TASK OBJECTIVE: Below are some records. Say in a single number how many of their lines include the word "cactus".

STUDY MATERIAL:
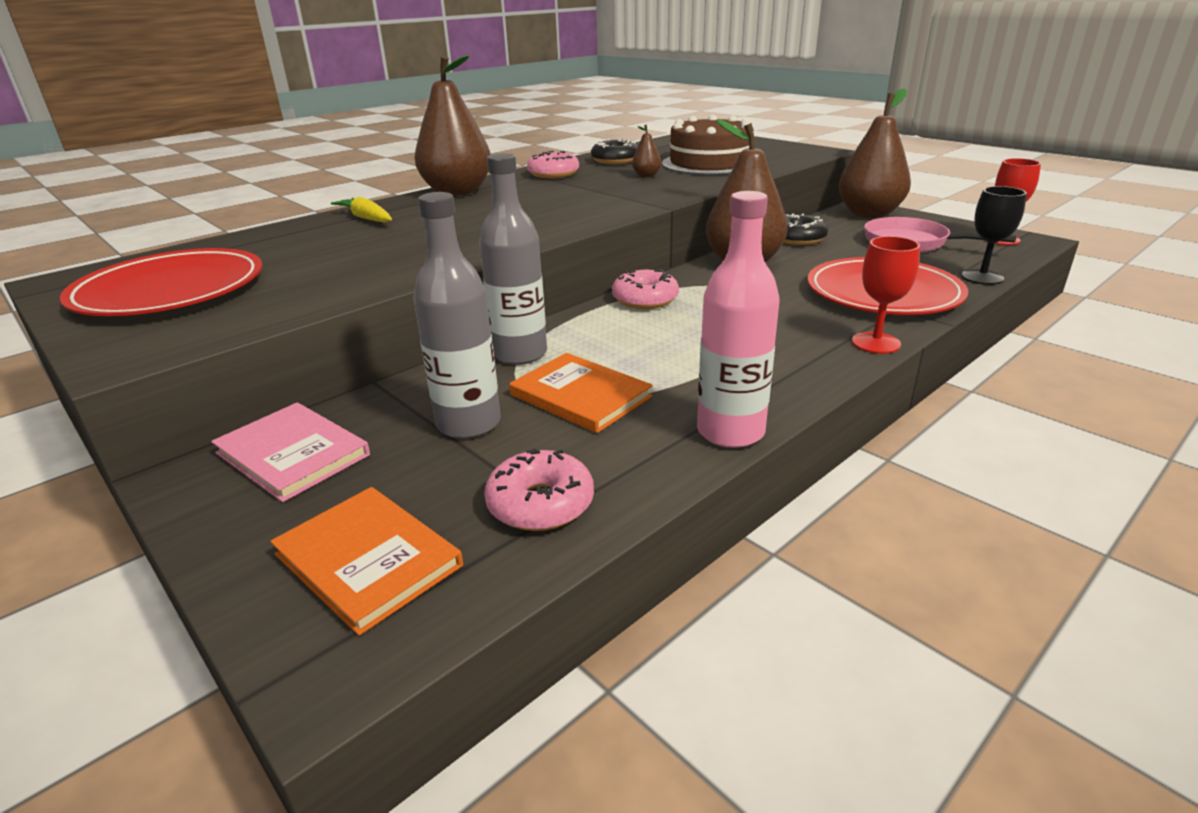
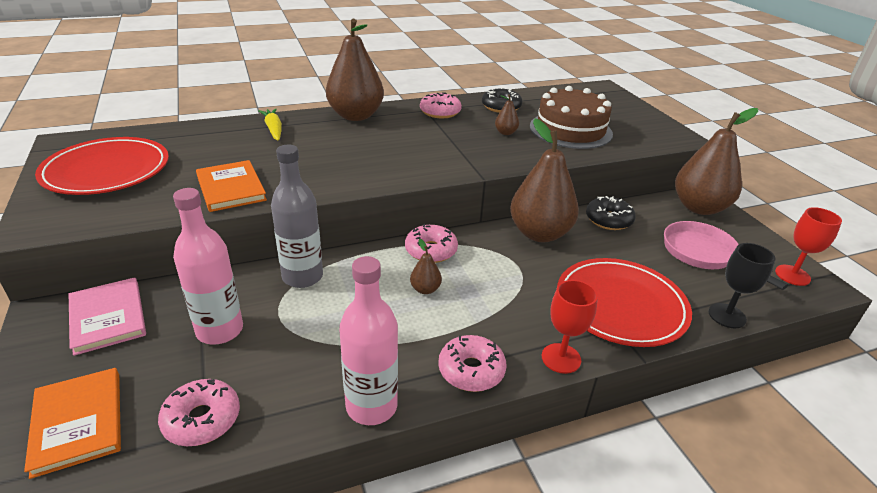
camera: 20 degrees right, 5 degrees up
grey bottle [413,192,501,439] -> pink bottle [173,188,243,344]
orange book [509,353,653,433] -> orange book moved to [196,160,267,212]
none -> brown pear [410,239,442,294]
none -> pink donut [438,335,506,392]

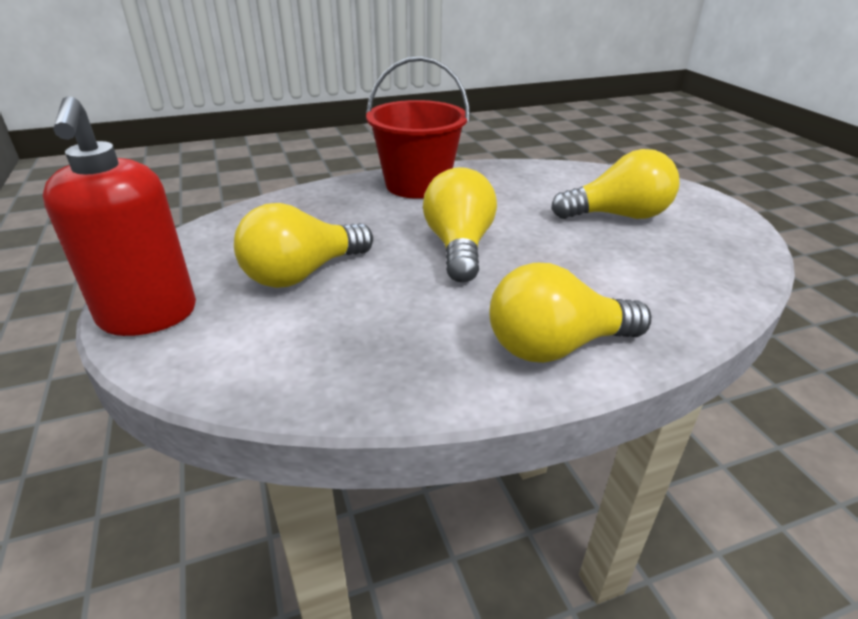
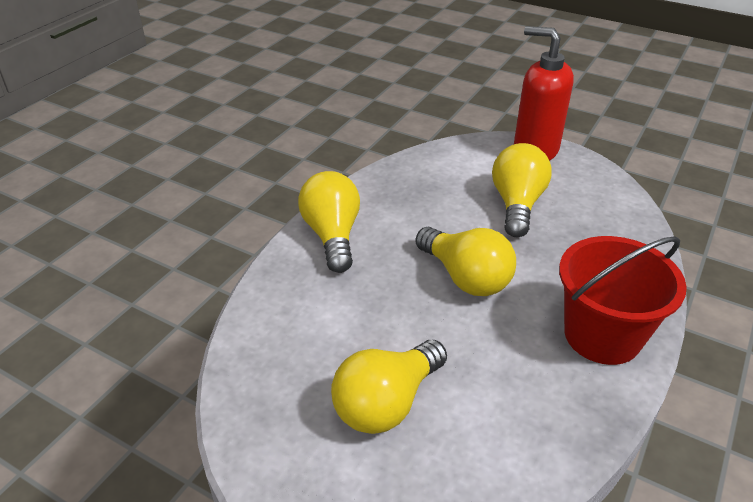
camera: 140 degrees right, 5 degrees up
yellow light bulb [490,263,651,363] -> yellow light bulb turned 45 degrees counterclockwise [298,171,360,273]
...
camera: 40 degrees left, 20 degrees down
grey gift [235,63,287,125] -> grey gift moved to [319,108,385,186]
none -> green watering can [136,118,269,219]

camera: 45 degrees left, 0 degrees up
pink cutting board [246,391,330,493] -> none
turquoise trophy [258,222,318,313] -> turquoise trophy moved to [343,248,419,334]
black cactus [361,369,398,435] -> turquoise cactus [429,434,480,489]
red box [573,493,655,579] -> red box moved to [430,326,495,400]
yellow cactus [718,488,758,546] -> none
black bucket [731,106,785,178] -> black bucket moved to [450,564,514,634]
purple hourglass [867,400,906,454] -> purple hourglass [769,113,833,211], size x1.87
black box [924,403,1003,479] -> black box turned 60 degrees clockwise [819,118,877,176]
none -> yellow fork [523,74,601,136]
...
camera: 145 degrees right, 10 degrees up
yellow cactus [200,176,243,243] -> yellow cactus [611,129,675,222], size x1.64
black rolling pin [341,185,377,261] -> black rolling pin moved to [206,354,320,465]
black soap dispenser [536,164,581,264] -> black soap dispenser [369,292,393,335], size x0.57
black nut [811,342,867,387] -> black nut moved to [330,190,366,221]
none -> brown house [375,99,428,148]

TASK SOLUTION: 3